DATA UNDER STUDY Start Marker
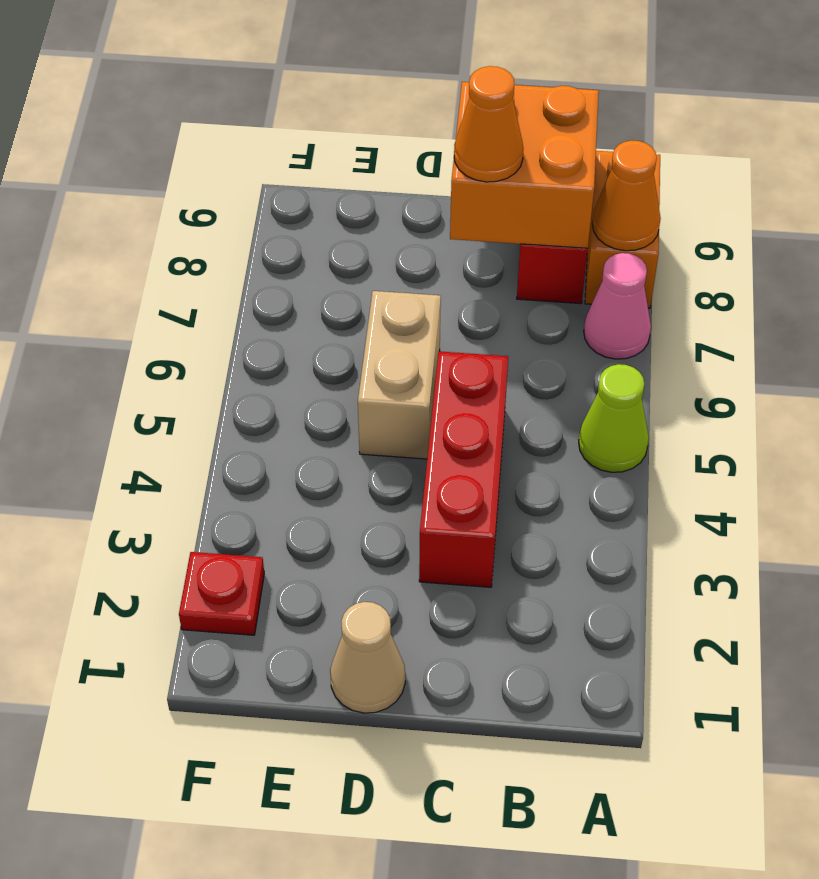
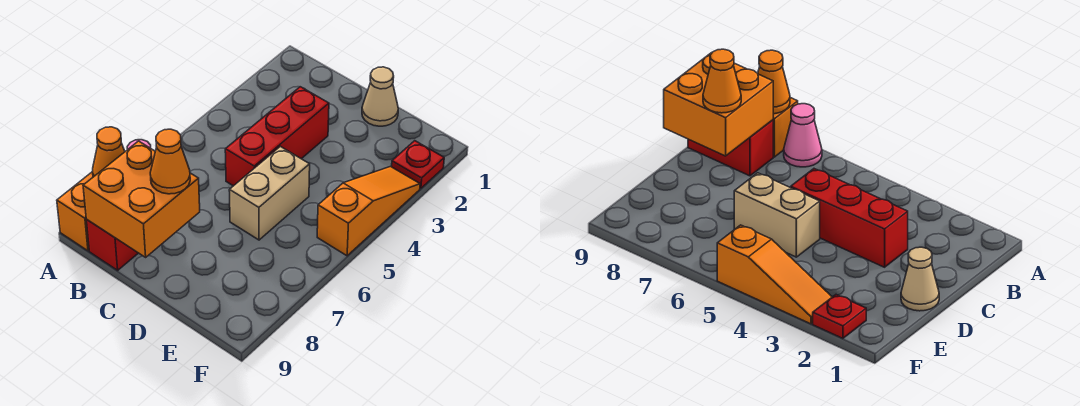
lime cone A5 level 1 -> none
none -> orange slope F3:F5 level 1 top 5

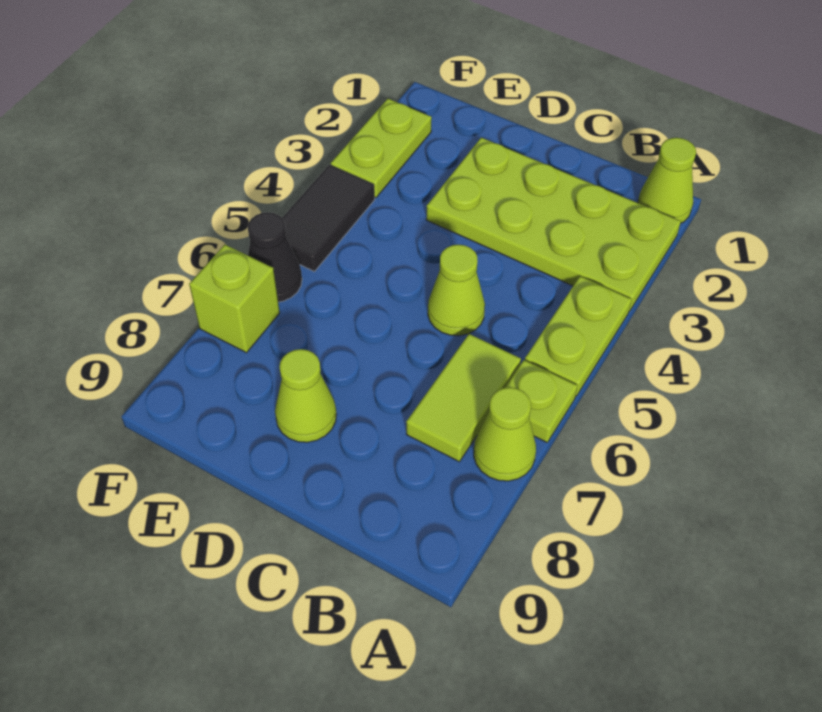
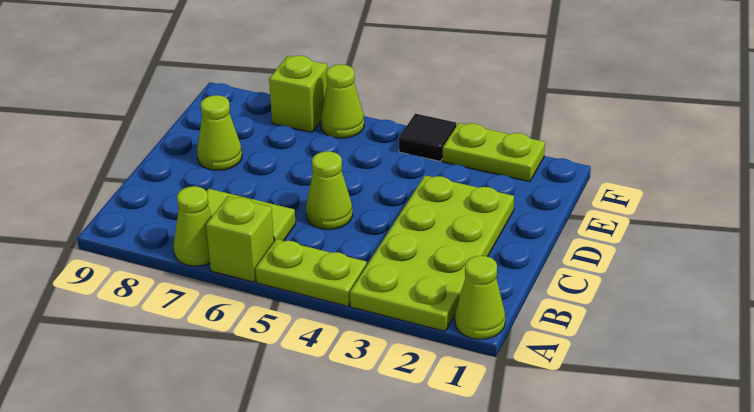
lime plate A6 level 1 -> lime brick A6 level 1
black tile F4:F5 level 1 -> black tile F4 level 1
black cone F6 level 1 -> lime cone F6 level 1

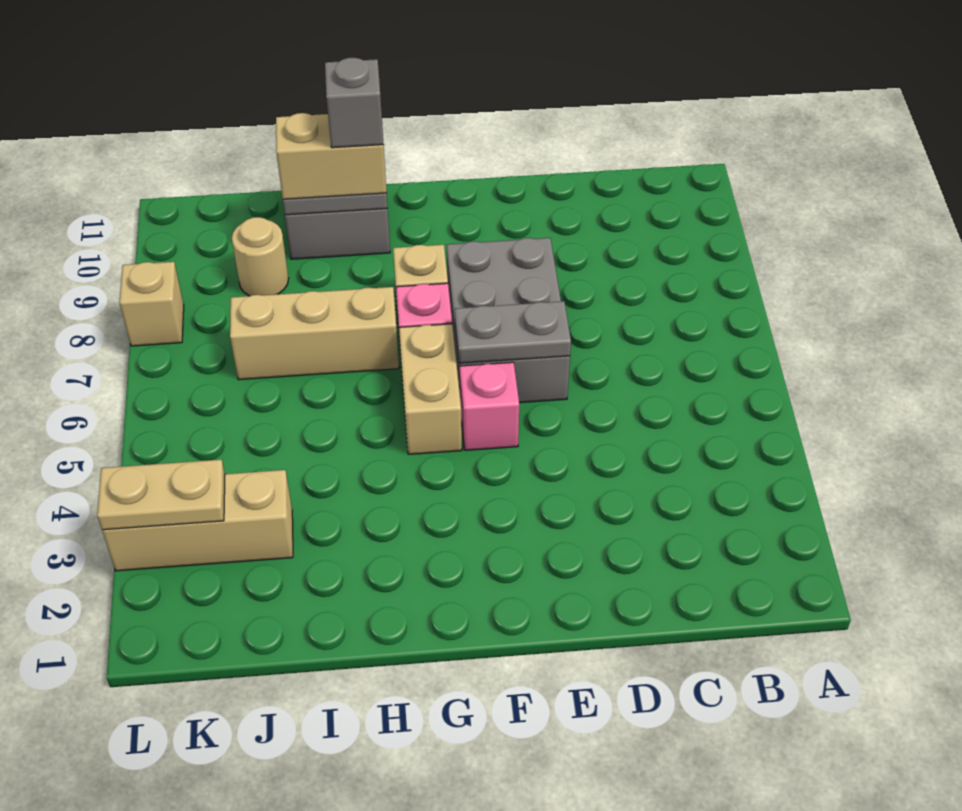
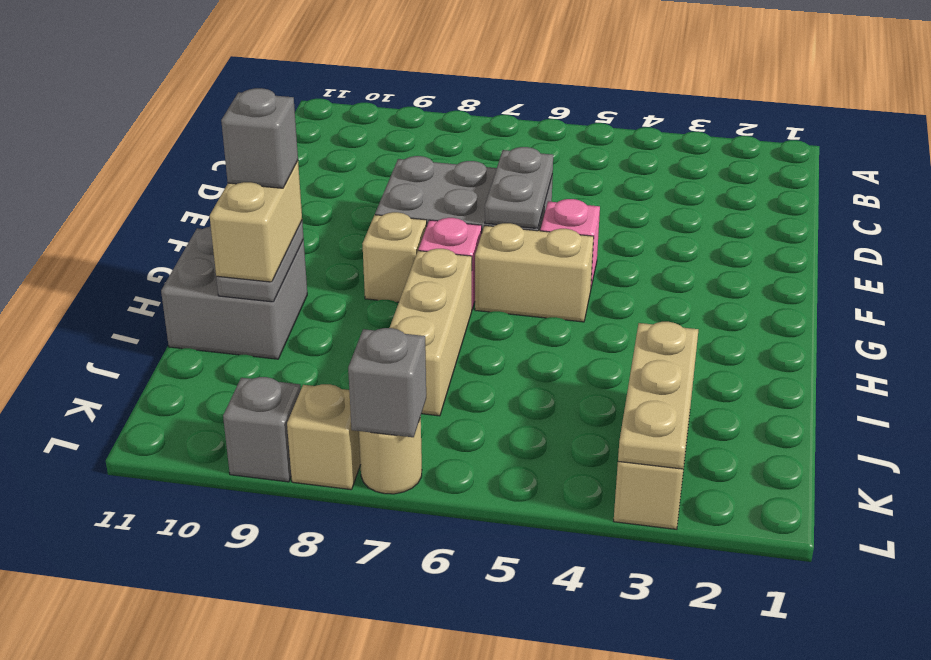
tan round brick J9 level 1 -> tan round brick L7 level 1
tan plate K3:L3 level 2 -> tan plate J3:L3 level 2
none -> grey brick L7 level 2
none -> grey brick L9 level 1

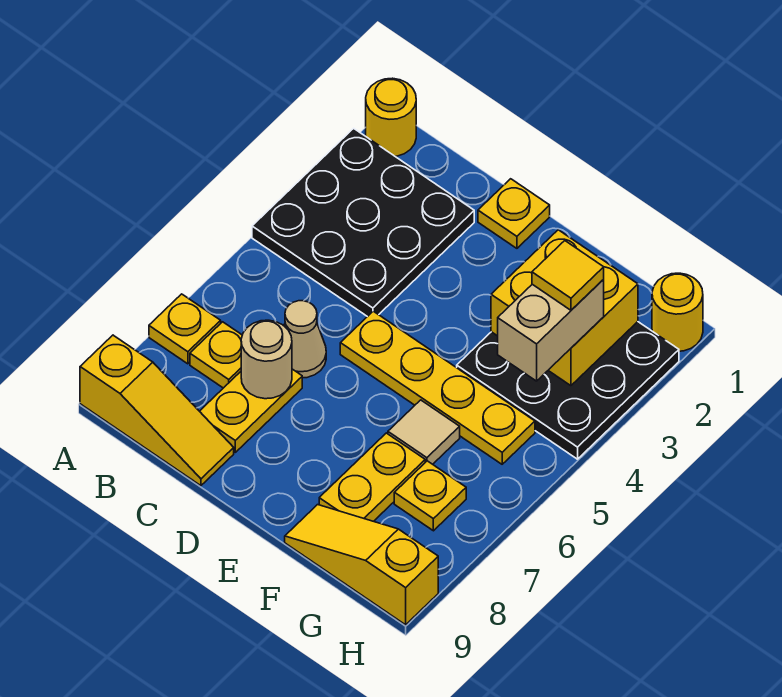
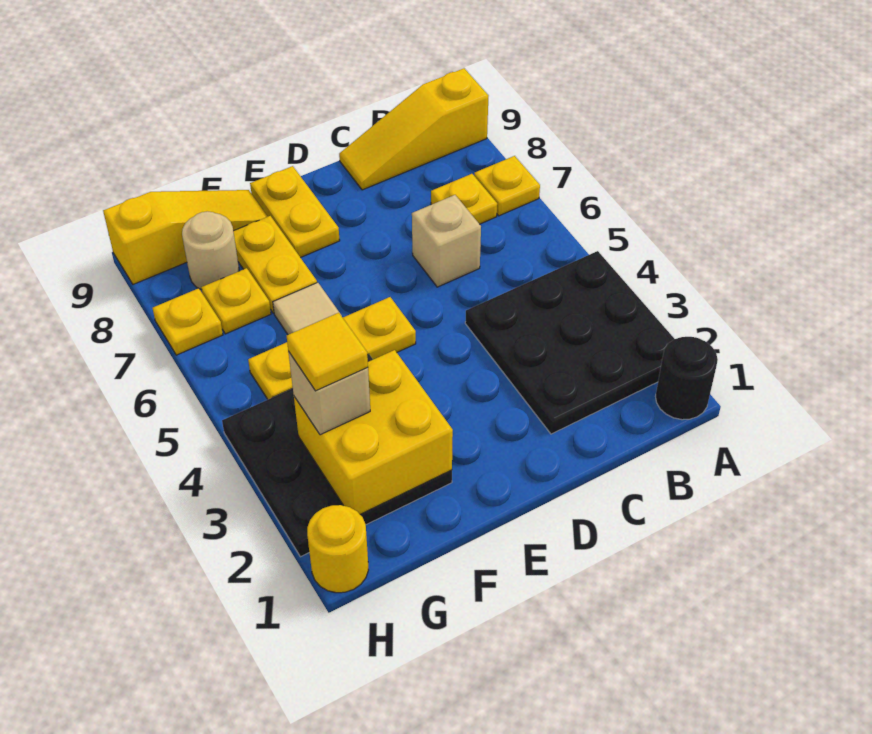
yellow round brick A1 level 1 -> black round brick A1 level 1
tan cone C6 level 1 -> tan brick C6 level 1
yellow plate C7:C8 level 1 -> yellow plate E8:E9 level 1
tan round brick C7 level 2 -> tan round brick G8 level 1
yellow plate D1 level 1 -> yellow plate H7 level 1
yellow plate D5:G5 level 1 -> yellow plate E5:G5 level 1
tan brick G3:G4 level 3 -> tan brick G3 level 3

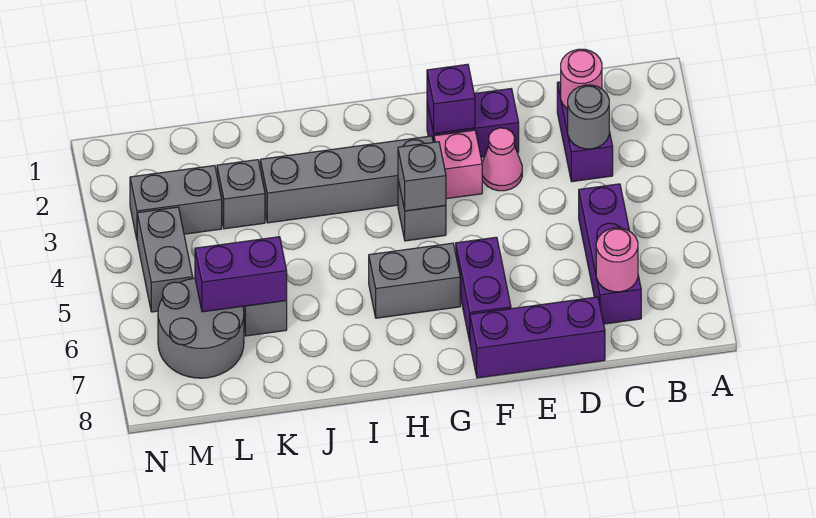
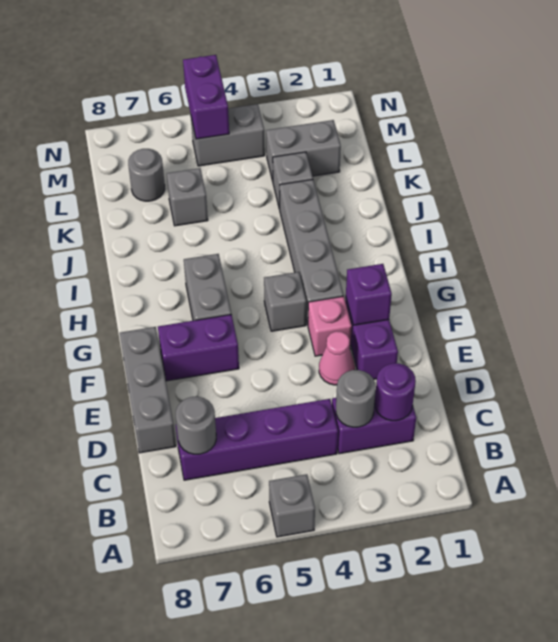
pink round brick C2 level 2 -> purple round brick C2 level 2
purple brick C5:C7 level 1 -> purple brick C4:C7 level 1
pink round brick C7 level 2 -> grey round brick C7 level 2
purple brick D8:F8 level 1 -> grey brick D8:F8 level 1
grey brick G4 level 2 -> grey brick A5 level 1
purple brick K6:L6 level 2 -> purple brick M5:N5 level 2
grey brick L3:M3 level 1 -> grey brick L2:L3 level 1
grey round brick L6:M7 level 1 -> grey round brick L7 level 1

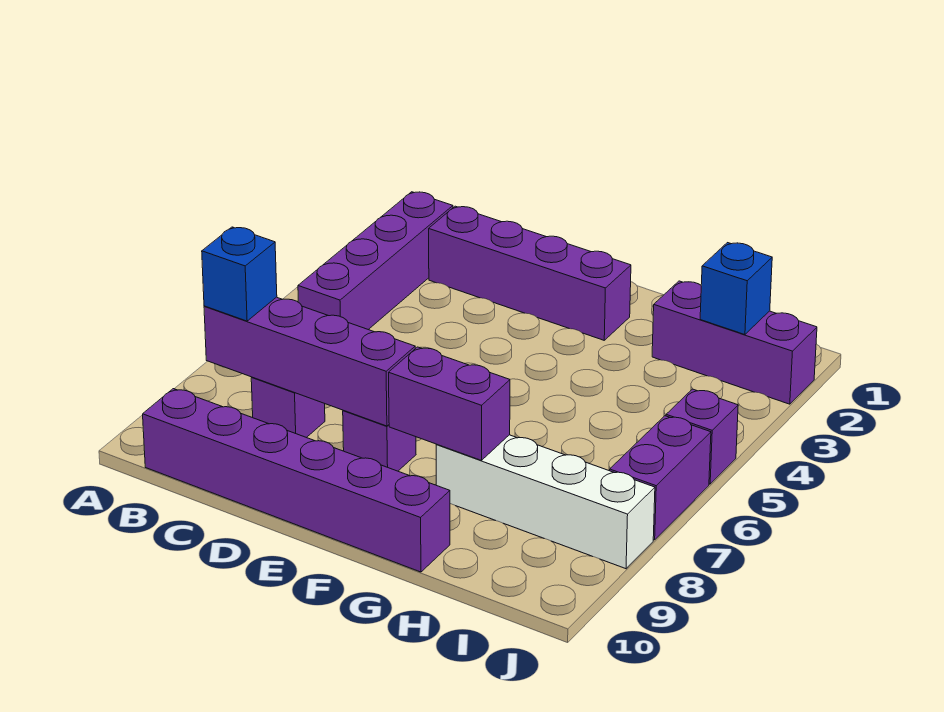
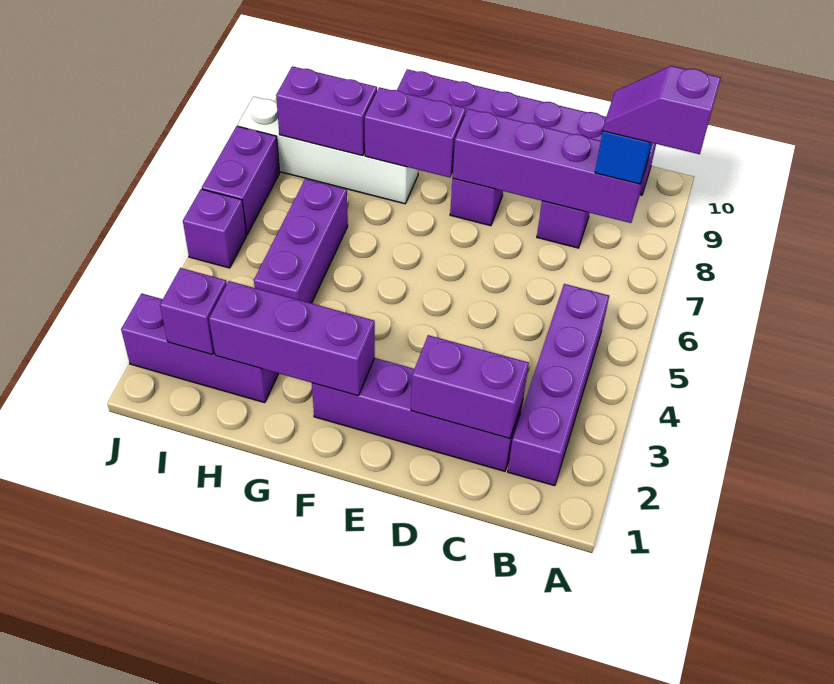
none -> purple slope A8:B8 level 4 top A
none -> purple brick C2:D2 level 2
none -> purple brick F2:H2 level 2
none -> purple brick H4:H6 level 1
none -> purple brick H8:I8 level 2
blue brick I2 level 2 -> purple brick I2 level 2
DATA UNDER STUDY End Marker
* [EXERCISE REQUIREMENTS]:
Print every record above exactly, but no pictures.

* [RESULT BELOW]:
lime cone A5 level 1 -> none
none -> orange slope F3:F5 level 1 top 5

lime plate A6 level 1 -> lime brick A6 level 1
black tile F4:F5 level 1 -> black tile F4 level 1
black cone F6 level 1 -> lime cone F6 level 1

tan round brick J9 level 1 -> tan round brick L7 level 1
tan plate K3:L3 level 2 -> tan plate J3:L3 level 2
none -> grey brick L7 level 2
none -> grey brick L9 level 1

yellow round brick A1 level 1 -> black round brick A1 level 1
tan cone C6 level 1 -> tan brick C6 level 1
yellow plate C7:C8 level 1 -> yellow plate E8:E9 level 1
tan round brick C7 level 2 -> tan round brick G8 level 1
yellow plate D1 level 1 -> yellow plate H7 level 1
yellow plate D5:G5 level 1 -> yellow plate E5:G5 level 1
tan brick G3:G4 level 3 -> tan brick G3 level 3

pink round brick C2 level 2 -> purple round brick C2 level 2
purple brick C5:C7 level 1 -> purple brick C4:C7 level 1
pink round brick C7 level 2 -> grey round brick C7 level 2
purple brick D8:F8 level 1 -> grey brick D8:F8 level 1
grey brick G4 level 2 -> grey brick A5 level 1
purple brick K6:L6 level 2 -> purple brick M5:N5 level 2
grey brick L3:M3 level 1 -> grey brick L2:L3 level 1
grey round brick L6:M7 level 1 -> grey round brick L7 level 1

none -> purple slope A8:B8 level 4 top A
none -> purple brick C2:D2 level 2
none -> purple brick F2:H2 level 2
none -> purple brick H4:H6 level 1
none -> purple brick H8:I8 level 2
blue brick I2 level 2 -> purple brick I2 level 2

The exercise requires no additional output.